## TASK STATEMENT:
In the entries below, begin at the line that has "S1: switch (ISO_C, U5/CLK) -> none" and stop after the line that has "R2: none -> 9.1k (5V, DIS)"; output those lines exactly, leaving out pictures.

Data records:
----
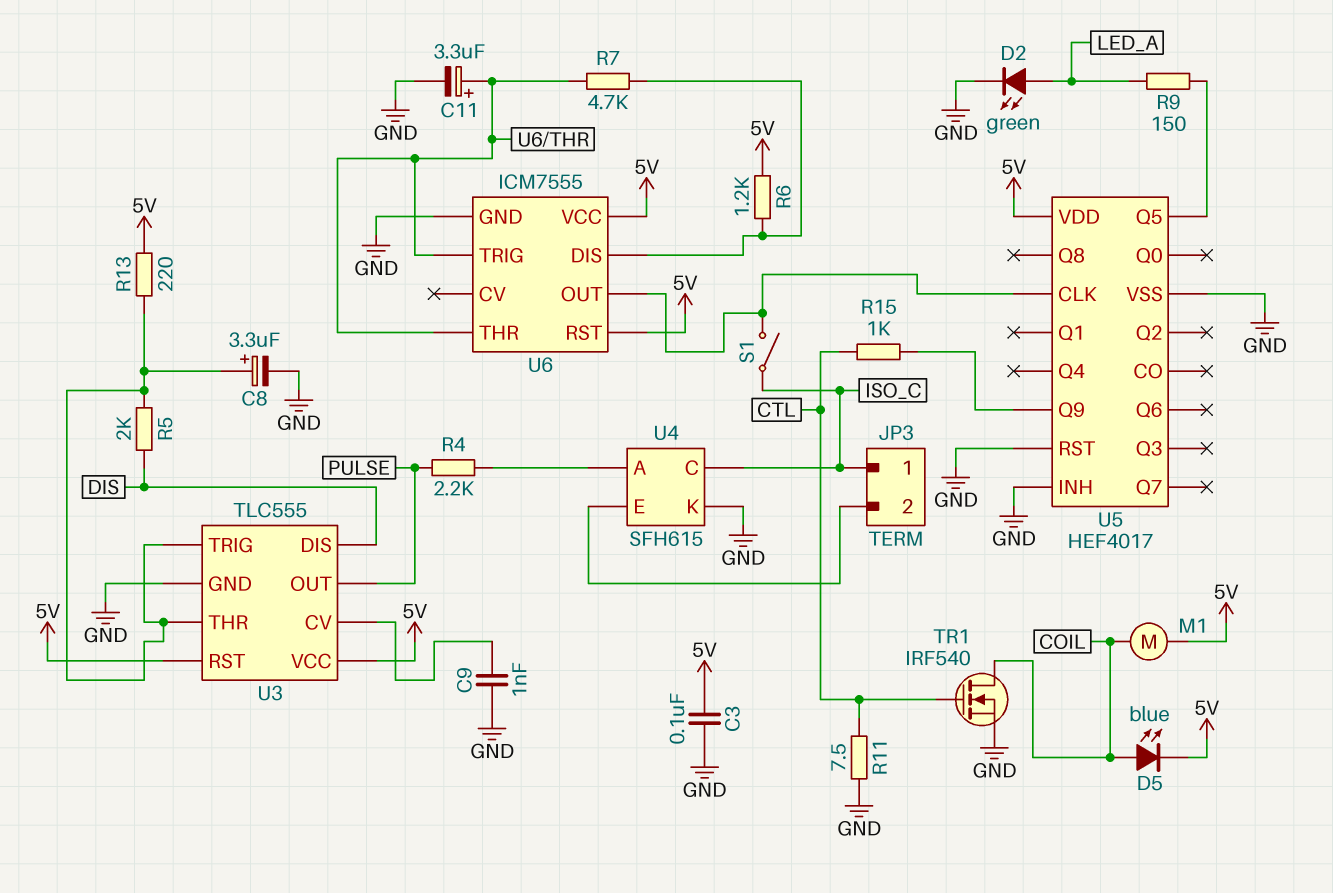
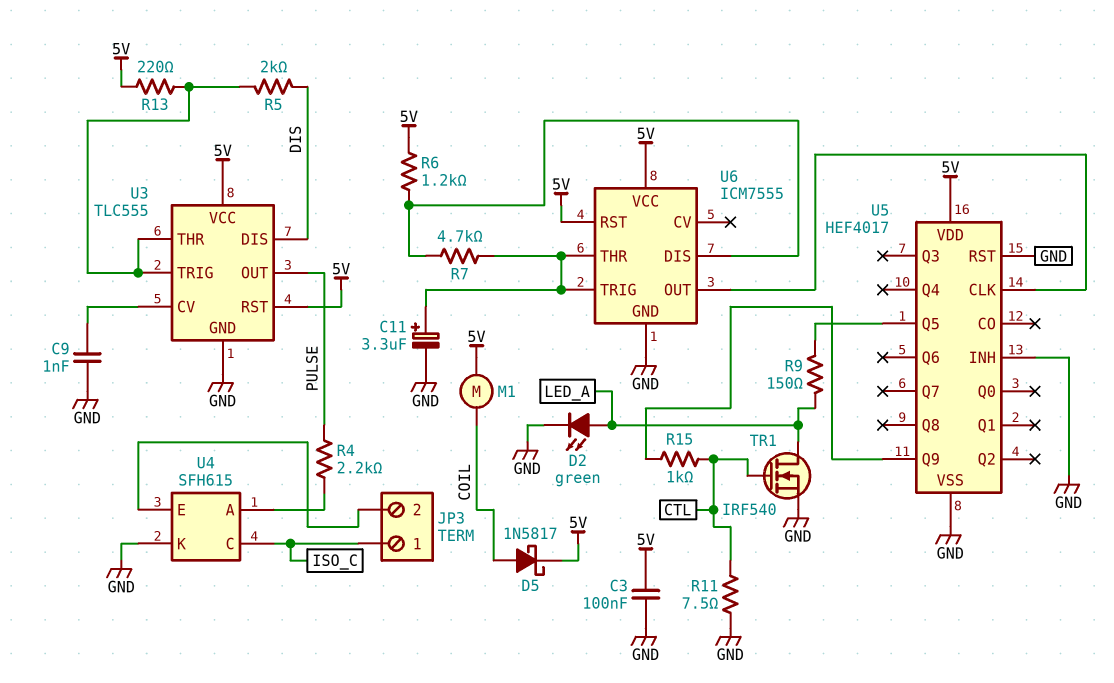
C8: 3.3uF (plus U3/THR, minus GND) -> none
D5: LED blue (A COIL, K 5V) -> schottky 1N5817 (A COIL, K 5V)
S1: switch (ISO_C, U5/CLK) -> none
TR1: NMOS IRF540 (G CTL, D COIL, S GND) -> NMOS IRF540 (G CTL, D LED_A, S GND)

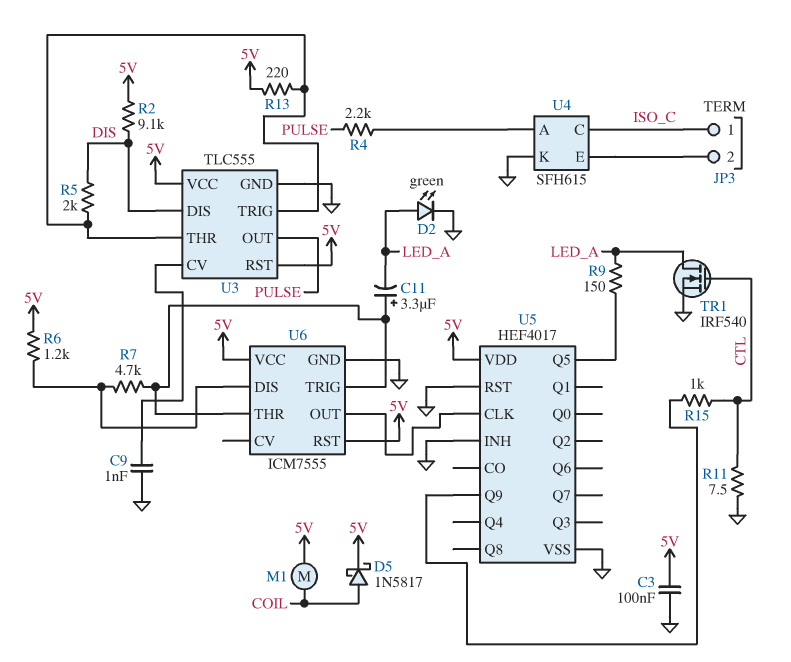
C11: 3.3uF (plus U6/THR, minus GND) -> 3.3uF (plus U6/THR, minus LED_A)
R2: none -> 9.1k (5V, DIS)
----
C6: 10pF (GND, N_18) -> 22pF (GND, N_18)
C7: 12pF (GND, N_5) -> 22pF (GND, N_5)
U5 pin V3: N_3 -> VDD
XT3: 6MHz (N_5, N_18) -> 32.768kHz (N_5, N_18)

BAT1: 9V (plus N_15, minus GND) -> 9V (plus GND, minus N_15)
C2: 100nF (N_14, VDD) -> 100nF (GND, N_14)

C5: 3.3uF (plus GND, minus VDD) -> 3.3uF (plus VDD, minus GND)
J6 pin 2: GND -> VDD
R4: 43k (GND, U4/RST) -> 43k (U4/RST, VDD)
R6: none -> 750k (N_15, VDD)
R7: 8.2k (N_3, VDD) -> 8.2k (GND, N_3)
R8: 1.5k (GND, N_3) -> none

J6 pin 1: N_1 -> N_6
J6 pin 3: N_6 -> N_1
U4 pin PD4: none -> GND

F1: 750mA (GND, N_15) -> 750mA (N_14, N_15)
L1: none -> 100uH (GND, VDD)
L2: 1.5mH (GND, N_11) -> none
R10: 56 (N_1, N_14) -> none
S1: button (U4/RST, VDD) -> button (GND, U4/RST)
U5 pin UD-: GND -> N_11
----
## RESPONSE:
S1: switch (ISO_C, U5/CLK) -> none
TR1: NMOS IRF540 (G CTL, D COIL, S GND) -> NMOS IRF540 (G CTL, D LED_A, S GND)

C11: 3.3uF (plus U6/THR, minus GND) -> 3.3uF (plus U6/THR, minus LED_A)
R2: none -> 9.1k (5V, DIS)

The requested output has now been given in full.